**THE PROBLEM:** Write out the records below as a numbered list, one line per entry, and omit any blank lines.
***
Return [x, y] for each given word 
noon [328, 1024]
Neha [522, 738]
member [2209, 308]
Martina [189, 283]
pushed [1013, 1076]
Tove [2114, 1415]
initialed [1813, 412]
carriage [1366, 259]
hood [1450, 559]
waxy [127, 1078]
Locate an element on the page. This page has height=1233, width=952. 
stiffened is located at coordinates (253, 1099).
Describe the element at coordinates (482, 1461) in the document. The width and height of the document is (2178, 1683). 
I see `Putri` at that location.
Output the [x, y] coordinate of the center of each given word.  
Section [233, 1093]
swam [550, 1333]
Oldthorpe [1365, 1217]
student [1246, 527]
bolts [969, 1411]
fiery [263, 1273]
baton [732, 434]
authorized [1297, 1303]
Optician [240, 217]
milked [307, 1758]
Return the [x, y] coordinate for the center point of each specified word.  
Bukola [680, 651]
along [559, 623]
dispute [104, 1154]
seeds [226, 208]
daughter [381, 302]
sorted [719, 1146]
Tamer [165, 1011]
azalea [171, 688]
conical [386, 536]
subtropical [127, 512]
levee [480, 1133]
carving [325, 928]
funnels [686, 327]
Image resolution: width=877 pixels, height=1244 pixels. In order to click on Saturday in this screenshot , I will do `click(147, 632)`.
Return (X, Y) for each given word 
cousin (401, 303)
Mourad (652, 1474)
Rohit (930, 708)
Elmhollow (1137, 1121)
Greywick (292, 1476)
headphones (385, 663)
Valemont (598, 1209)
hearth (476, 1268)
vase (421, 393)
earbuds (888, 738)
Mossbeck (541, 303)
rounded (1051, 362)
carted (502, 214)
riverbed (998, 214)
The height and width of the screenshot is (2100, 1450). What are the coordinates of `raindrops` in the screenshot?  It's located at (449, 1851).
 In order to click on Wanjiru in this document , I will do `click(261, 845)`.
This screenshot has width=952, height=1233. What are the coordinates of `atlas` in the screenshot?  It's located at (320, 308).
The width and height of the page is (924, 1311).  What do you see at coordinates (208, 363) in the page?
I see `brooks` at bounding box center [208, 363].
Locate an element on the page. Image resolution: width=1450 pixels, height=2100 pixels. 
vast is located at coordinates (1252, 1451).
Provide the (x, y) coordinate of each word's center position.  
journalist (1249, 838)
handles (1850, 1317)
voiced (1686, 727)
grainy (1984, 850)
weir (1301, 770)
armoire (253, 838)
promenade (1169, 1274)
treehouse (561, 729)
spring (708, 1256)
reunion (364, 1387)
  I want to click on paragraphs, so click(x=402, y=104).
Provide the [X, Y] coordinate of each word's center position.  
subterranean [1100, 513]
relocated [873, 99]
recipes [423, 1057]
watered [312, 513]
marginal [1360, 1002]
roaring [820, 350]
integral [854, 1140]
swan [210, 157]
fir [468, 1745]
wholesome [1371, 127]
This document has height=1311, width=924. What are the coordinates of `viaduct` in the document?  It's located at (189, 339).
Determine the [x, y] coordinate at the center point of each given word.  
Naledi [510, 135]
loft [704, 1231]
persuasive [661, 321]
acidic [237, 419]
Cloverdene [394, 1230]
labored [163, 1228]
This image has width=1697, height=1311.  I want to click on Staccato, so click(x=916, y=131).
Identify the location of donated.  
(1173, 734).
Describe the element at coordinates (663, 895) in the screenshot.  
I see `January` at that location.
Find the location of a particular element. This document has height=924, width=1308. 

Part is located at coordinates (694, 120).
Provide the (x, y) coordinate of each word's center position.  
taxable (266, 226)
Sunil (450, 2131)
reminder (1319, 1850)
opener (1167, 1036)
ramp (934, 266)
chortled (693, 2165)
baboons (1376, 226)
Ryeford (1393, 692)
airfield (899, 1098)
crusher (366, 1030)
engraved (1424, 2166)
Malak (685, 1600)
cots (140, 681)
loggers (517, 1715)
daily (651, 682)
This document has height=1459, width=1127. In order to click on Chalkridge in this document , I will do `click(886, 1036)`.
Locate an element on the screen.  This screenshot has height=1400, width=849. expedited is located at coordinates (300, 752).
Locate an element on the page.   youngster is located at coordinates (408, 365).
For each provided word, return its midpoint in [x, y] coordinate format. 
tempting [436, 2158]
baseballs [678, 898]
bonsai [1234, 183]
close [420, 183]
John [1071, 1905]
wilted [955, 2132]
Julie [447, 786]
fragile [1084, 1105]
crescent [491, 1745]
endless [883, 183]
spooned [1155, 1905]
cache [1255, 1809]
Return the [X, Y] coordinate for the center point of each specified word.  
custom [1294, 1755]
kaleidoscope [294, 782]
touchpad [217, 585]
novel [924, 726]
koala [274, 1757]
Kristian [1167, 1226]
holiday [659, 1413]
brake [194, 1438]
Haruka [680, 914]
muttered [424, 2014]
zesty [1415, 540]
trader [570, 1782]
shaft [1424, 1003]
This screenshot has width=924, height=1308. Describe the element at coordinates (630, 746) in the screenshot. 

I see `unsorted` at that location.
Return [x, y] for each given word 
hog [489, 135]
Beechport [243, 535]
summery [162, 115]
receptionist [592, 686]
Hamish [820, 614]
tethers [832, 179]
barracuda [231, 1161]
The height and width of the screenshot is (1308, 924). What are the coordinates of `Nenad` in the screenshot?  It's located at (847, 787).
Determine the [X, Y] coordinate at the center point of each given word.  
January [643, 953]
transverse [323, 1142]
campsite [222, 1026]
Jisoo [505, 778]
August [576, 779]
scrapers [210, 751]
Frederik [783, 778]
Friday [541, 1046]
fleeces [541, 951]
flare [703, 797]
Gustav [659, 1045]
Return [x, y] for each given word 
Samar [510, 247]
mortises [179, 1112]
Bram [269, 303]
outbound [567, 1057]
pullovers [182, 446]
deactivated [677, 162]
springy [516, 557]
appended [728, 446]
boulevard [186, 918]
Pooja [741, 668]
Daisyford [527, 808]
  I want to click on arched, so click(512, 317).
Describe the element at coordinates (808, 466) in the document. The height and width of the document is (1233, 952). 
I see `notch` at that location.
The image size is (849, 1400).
***
**IN RESPONSE:**
1. Return [x, y] for each given word 
2. noon [328, 1024]
3. Neha [522, 738]
4. member [2209, 308]
5. Martina [189, 283]
6. pushed [1013, 1076]
7. Tove [2114, 1415]
8. initialed [1813, 412]
9. carriage [1366, 259]
10. hood [1450, 559]
11. waxy [127, 1078]
12. Locate an element on the page. This page has height=1233, width=952. 
13. stiffened is located at coordinates (253, 1099).
14. Describe the element at coordinates (482, 1461) in the document. The width and height of the document is (2178, 1683). 
15. I see `Putri` at that location.
16. Output the [x, y] coordinate of the center of each given word.  
17. Section [233, 1093]
18. swam [550, 1333]
19. Oldthorpe [1365, 1217]
20. student [1246, 527]
21. bolts [969, 1411]
22. fiery [263, 1273]
23. baton [732, 434]
24. authorized [1297, 1303]
25. Optician [240, 217]
26. milked [307, 1758]
27. Return the [x, y] coordinate for the center point of each specified word.  
28. Bukola [680, 651]
29. along [559, 623]
30. dispute [104, 1154]
31. seeds [226, 208]
32. daughter [381, 302]
33. sorted [719, 1146]
34. Tamer [165, 1011]
35. azalea [171, 688]
36. conical [386, 536]
37. subtropical [127, 512]
38. levee [480, 1133]
39. carving [325, 928]
40. funnels [686, 327]
41. Image resolution: width=877 pixels, height=1244 pixels. In order to click on Saturday in this screenshot , I will do `click(147, 632)`.
42. Return (X, Y) for each given word 
43. cousin (401, 303)
44. Mourad (652, 1474)
45. Rohit (930, 708)
46. Elmhollow (1137, 1121)
47. Greywick (292, 1476)
48. headphones (385, 663)
49. Valemont (598, 1209)
50. hearth (476, 1268)
51. vase (421, 393)
52. earbuds (888, 738)
53. Mossbeck (541, 303)
54. rounded (1051, 362)
55. carted (502, 214)
56. riverbed (998, 214)
57. The height and width of the screenshot is (2100, 1450). What are the coordinates of `raindrops` in the screenshot?  It's located at (449, 1851).
58.  In order to click on Wanjiru in this document , I will do `click(261, 845)`.
59. This screenshot has width=952, height=1233. What are the coordinates of `atlas` in the screenshot?  It's located at (320, 308).
60. The width and height of the page is (924, 1311).  What do you see at coordinates (208, 363) in the page?
61. I see `brooks` at bounding box center [208, 363].
62. Locate an element on the page. Image resolution: width=1450 pixels, height=2100 pixels. 
63. vast is located at coordinates (1252, 1451).
64. Provide the (x, y) coordinate of each word's center position.  
65. journalist (1249, 838)
66. handles (1850, 1317)
67. voiced (1686, 727)
68. grainy (1984, 850)
69. weir (1301, 770)
70. armoire (253, 838)
71. promenade (1169, 1274)
72. treehouse (561, 729)
73. spring (708, 1256)
74. reunion (364, 1387)
75.   I want to click on paragraphs, so click(x=402, y=104).
76. Provide the [X, Y] coordinate of each word's center position.  
77. subterranean [1100, 513]
78. relocated [873, 99]
79. recipes [423, 1057]
80. watered [312, 513]
81. marginal [1360, 1002]
82. roaring [820, 350]
83. integral [854, 1140]
84. swan [210, 157]
85. fir [468, 1745]
86. wholesome [1371, 127]
87. This document has height=1311, width=924. What are the coordinates of `viaduct` in the document?  It's located at (189, 339).
88. Determine the [x, y] coordinate at the center point of each given word.  
89. Naledi [510, 135]
90. loft [704, 1231]
91. persuasive [661, 321]
92. acidic [237, 419]
93. Cloverdene [394, 1230]
94. labored [163, 1228]
95. This image has width=1697, height=1311.  I want to click on Staccato, so click(x=916, y=131).
96. Identify the location of donated.  
97. (1173, 734).
98. Describe the element at coordinates (663, 895) in the screenshot.  
99. I see `January` at that location.
100. Find the location of a particular element. This document has height=924, width=1308. 
101. Part is located at coordinates (694, 120).
102. Provide the (x, y) coordinate of each word's center position.  
103. taxable (266, 226)
104. Sunil (450, 2131)
105. reminder (1319, 1850)
106. opener (1167, 1036)
107. ramp (934, 266)
108. chortled (693, 2165)
109. baboons (1376, 226)
110. Ryeford (1393, 692)
111. airfield (899, 1098)
112. crusher (366, 1030)
113. engraved (1424, 2166)
114. Malak (685, 1600)
115. cots (140, 681)
116. loggers (517, 1715)
117. daily (651, 682)
118. This document has height=1459, width=1127. In order to click on Chalkridge in this document , I will do `click(886, 1036)`.
119. Locate an element on the screen.  This screenshot has height=1400, width=849. expedited is located at coordinates (300, 752).
120. Locate an element on the page.   youngster is located at coordinates (408, 365).
121. For each provided word, return its midpoint in [x, y] coordinate format. 
122. tempting [436, 2158]
123. baseballs [678, 898]
124. bonsai [1234, 183]
125. close [420, 183]
126. John [1071, 1905]
127. wilted [955, 2132]
128. Julie [447, 786]
129. fragile [1084, 1105]
130. crescent [491, 1745]
131. endless [883, 183]
132. spooned [1155, 1905]
133. cache [1255, 1809]
134. Return the [X, Y] coordinate for the center point of each specified word.  
135. custom [1294, 1755]
136. kaleidoscope [294, 782]
137. touchpad [217, 585]
138. novel [924, 726]
139. koala [274, 1757]
140. Kristian [1167, 1226]
141. holiday [659, 1413]
142. brake [194, 1438]
143. Haruka [680, 914]
144. muttered [424, 2014]
145. zesty [1415, 540]
146. trader [570, 1782]
147. shaft [1424, 1003]
148. This screenshot has width=924, height=1308. Describe the element at coordinates (630, 746) in the screenshot. 
149. I see `unsorted` at that location.
150. Return [x, y] for each given word 
151. hog [489, 135]
152. Beechport [243, 535]
153. summery [162, 115]
154. receptionist [592, 686]
155. Hamish [820, 614]
156. tethers [832, 179]
157. barracuda [231, 1161]
158. The height and width of the screenshot is (1308, 924). What are the coordinates of `Nenad` in the screenshot?  It's located at (847, 787).
159. Determine the [X, Y] coordinate at the center point of each given word.  
160. January [643, 953]
161. transverse [323, 1142]
162. campsite [222, 1026]
163. Jisoo [505, 778]
164. August [576, 779]
165. scrapers [210, 751]
166. Frederik [783, 778]
167. Friday [541, 1046]
168. fleeces [541, 951]
169. flare [703, 797]
170. Gustav [659, 1045]
171. Return [x, y] for each given word 
172. Samar [510, 247]
173. mortises [179, 1112]
174. Bram [269, 303]
175. outbound [567, 1057]
176. pullovers [182, 446]
177. deactivated [677, 162]
178. springy [516, 557]
179. appended [728, 446]
180. boulevard [186, 918]
181. Pooja [741, 668]
182. Daisyford [527, 808]
183.   I want to click on arched, so click(512, 317).
184. Describe the element at coordinates (808, 466) in the document. The height and width of the document is (1233, 952). 
185. I see `notch` at that location.
186. The image size is (849, 1400).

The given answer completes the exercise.